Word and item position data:
>> BEGIN

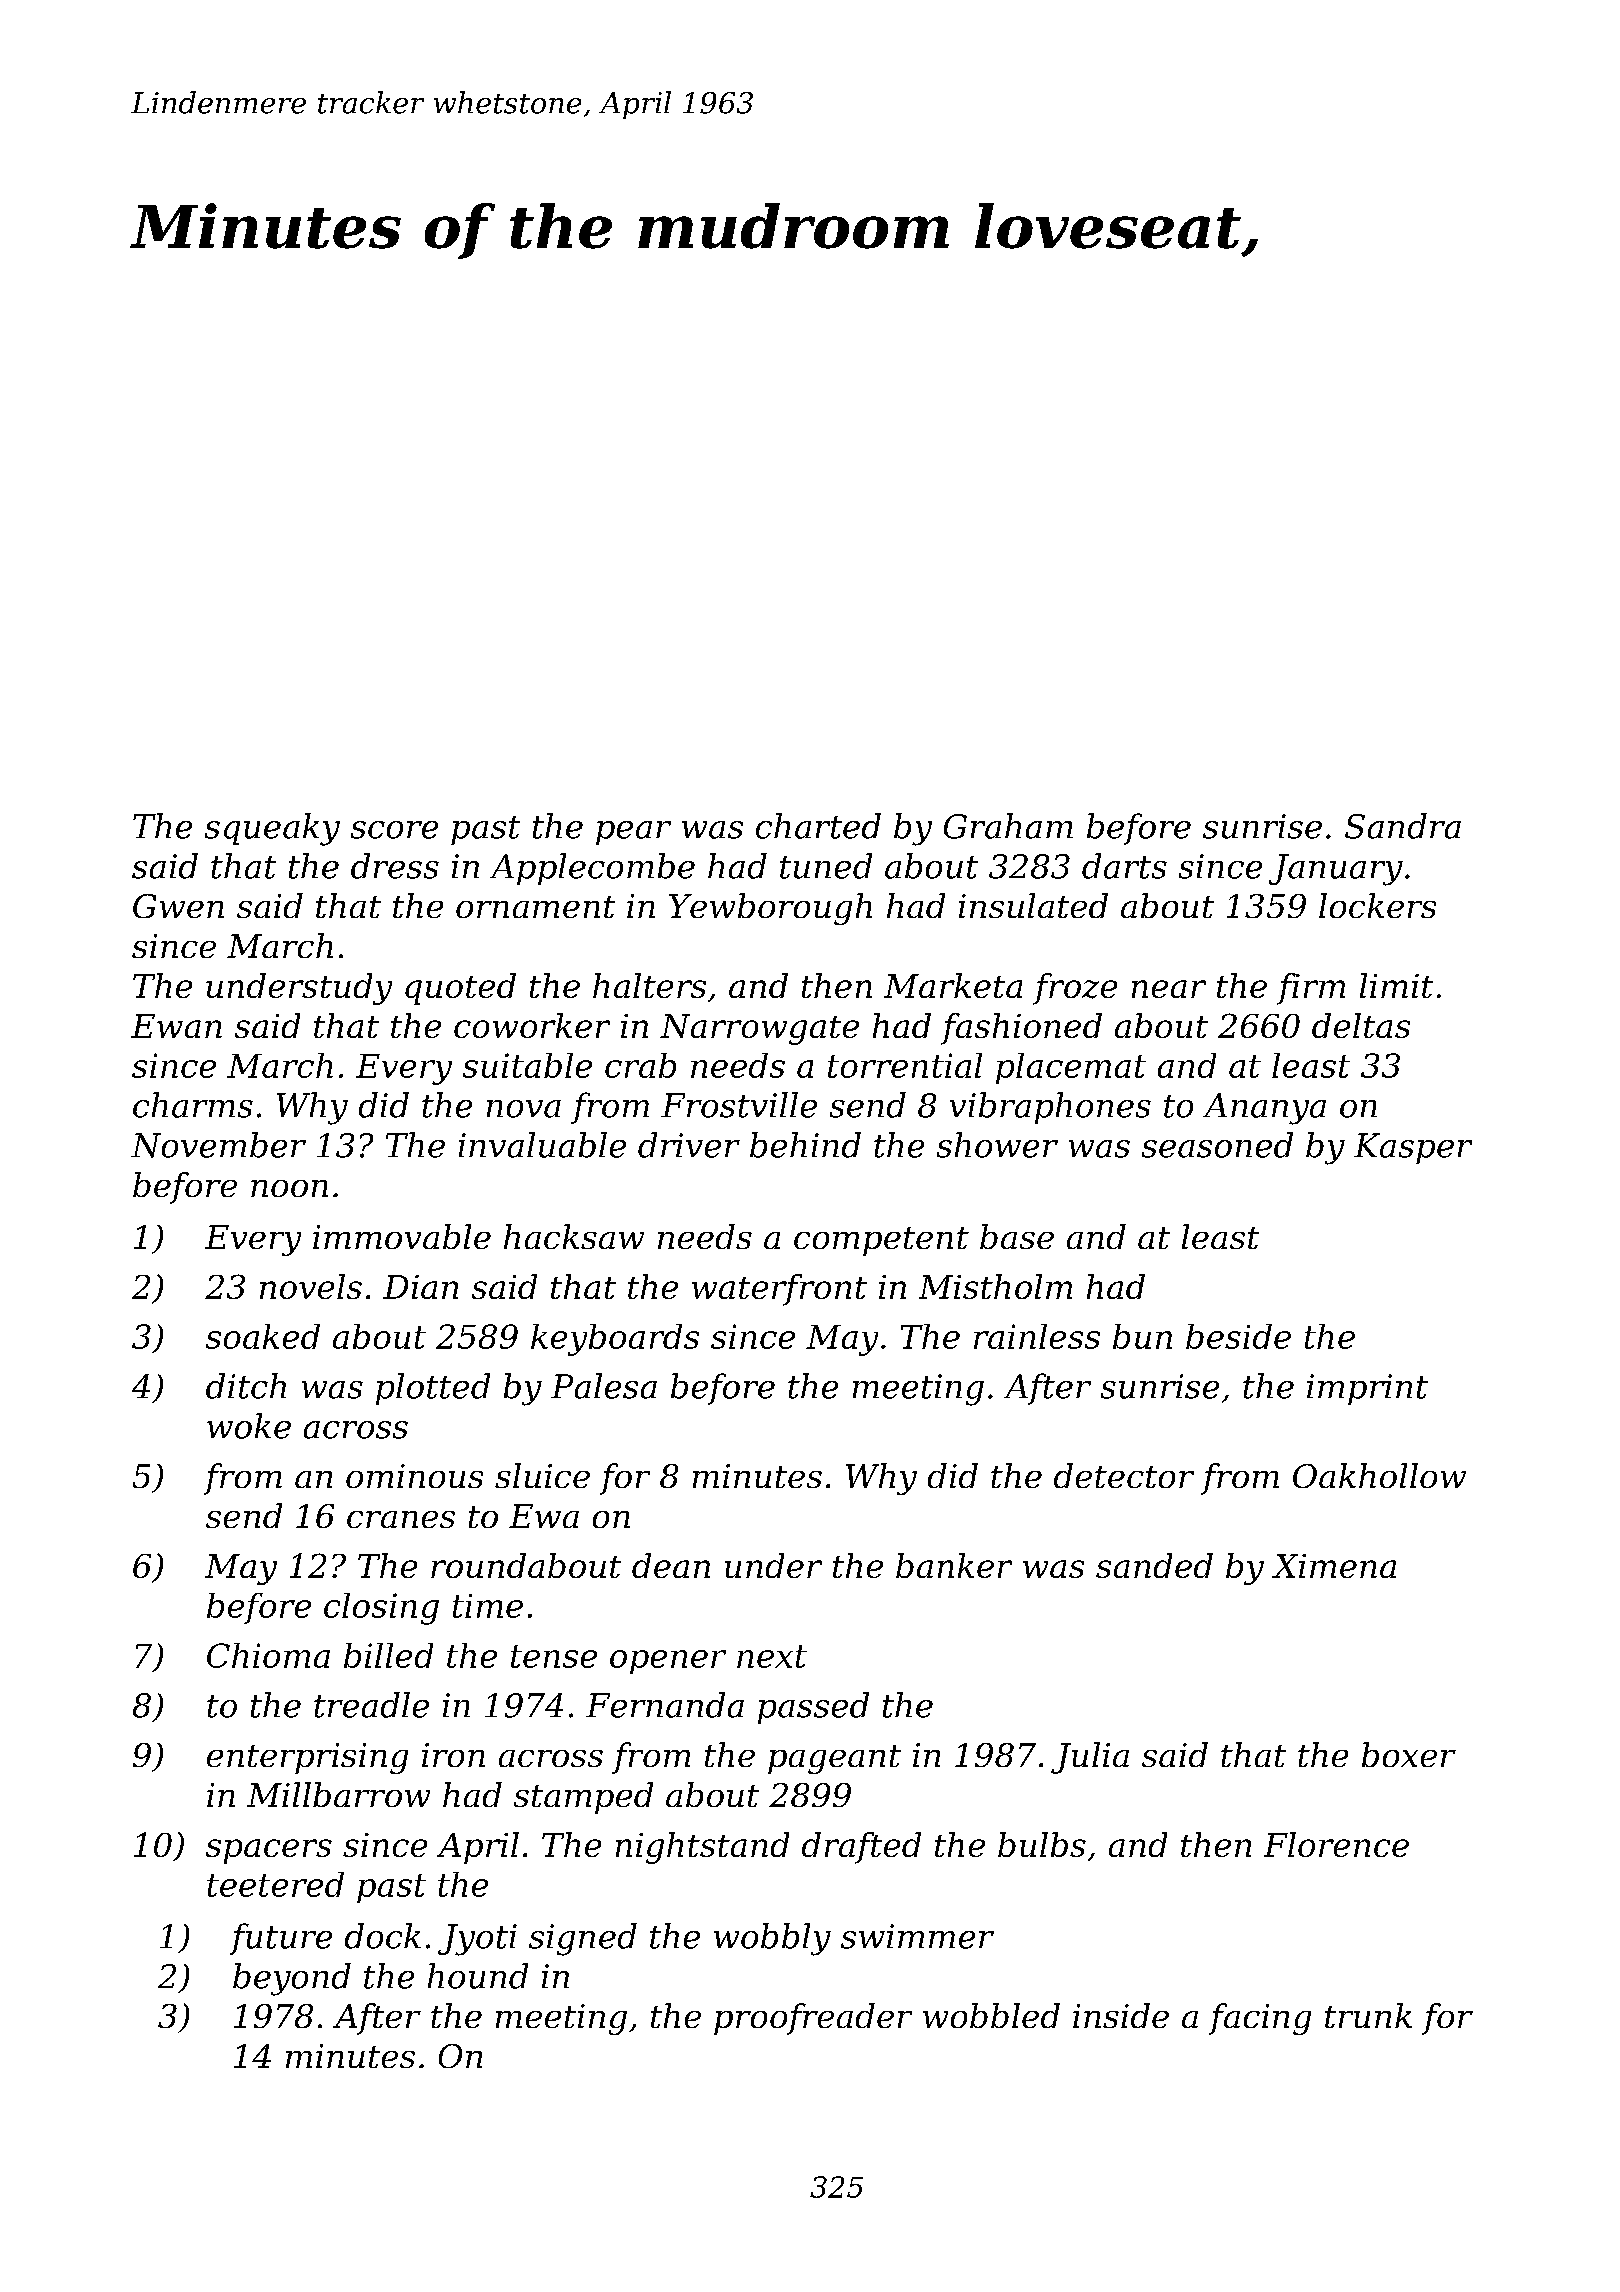  Describe the element at coordinates (1409, 1754) in the screenshot. I see `boxer` at that location.
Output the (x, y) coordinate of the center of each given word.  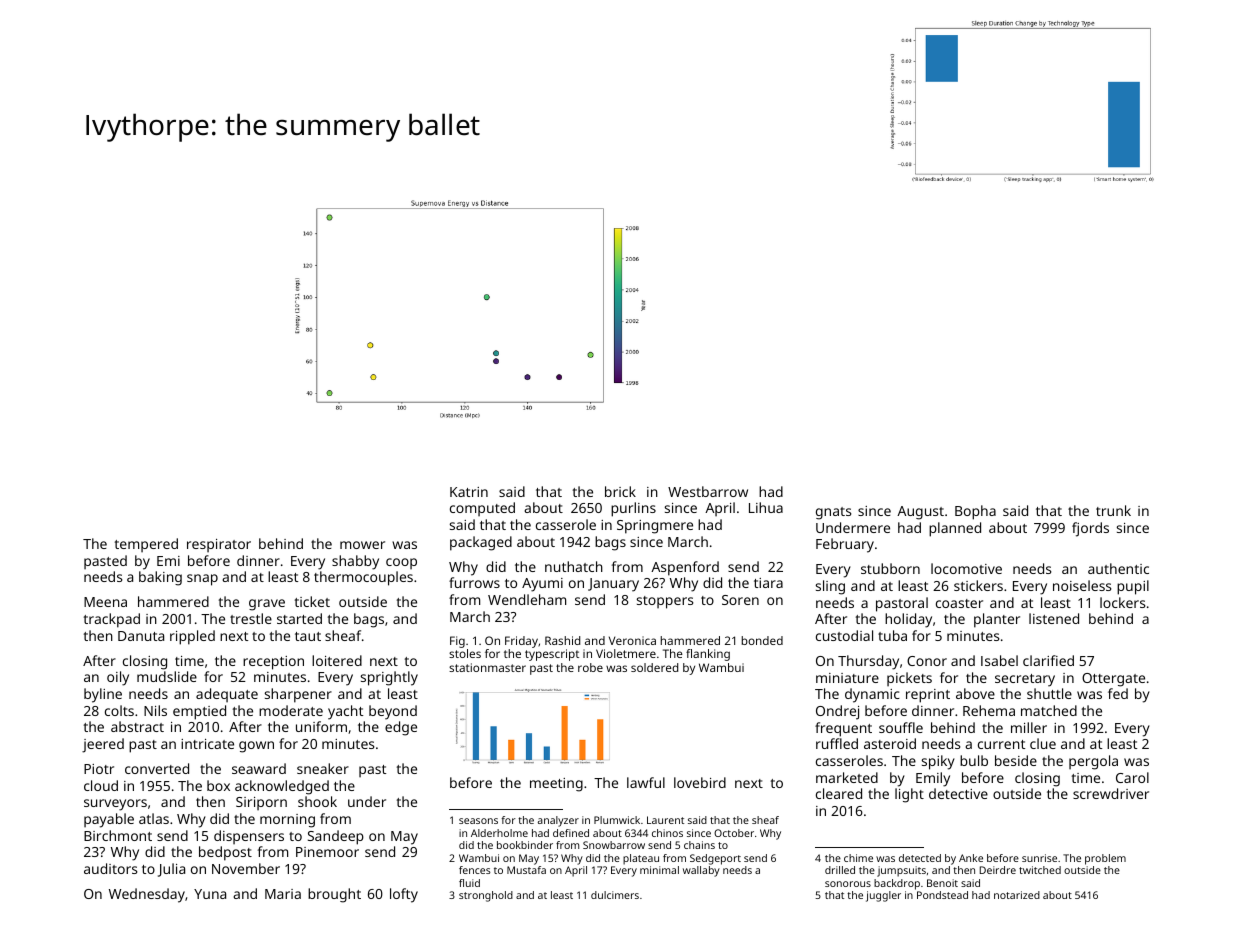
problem (1105, 859)
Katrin (469, 492)
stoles (465, 653)
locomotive (966, 568)
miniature (847, 678)
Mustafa (526, 870)
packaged (481, 543)
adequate (227, 695)
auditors (111, 868)
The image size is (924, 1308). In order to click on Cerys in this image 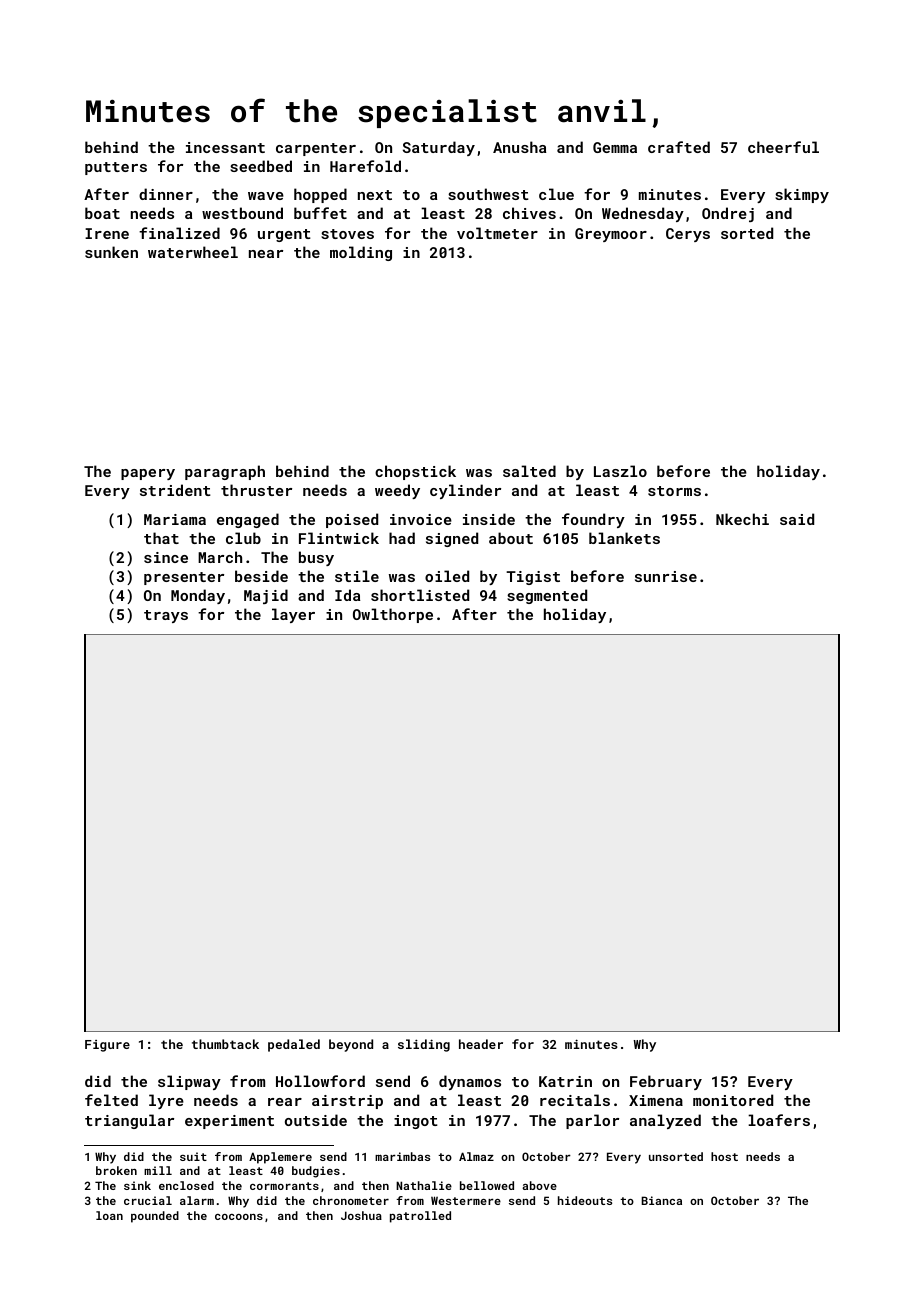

>> END

The request
Return all of the data above word for word, leaving out the pictures.

Final result
  Describe the element at coordinates (1409, 1754) in the screenshot. I see `boxer` at that location.
Output the (x, y) coordinate of the center of each given word.  
problem (1105, 859)
Katrin (469, 492)
stoles (465, 653)
locomotive (966, 568)
miniature (847, 678)
Mustafa (526, 870)
packaged (481, 543)
adequate (227, 695)
auditors (111, 868)
The image size is (924, 1308). In order to click on Cerys in this image 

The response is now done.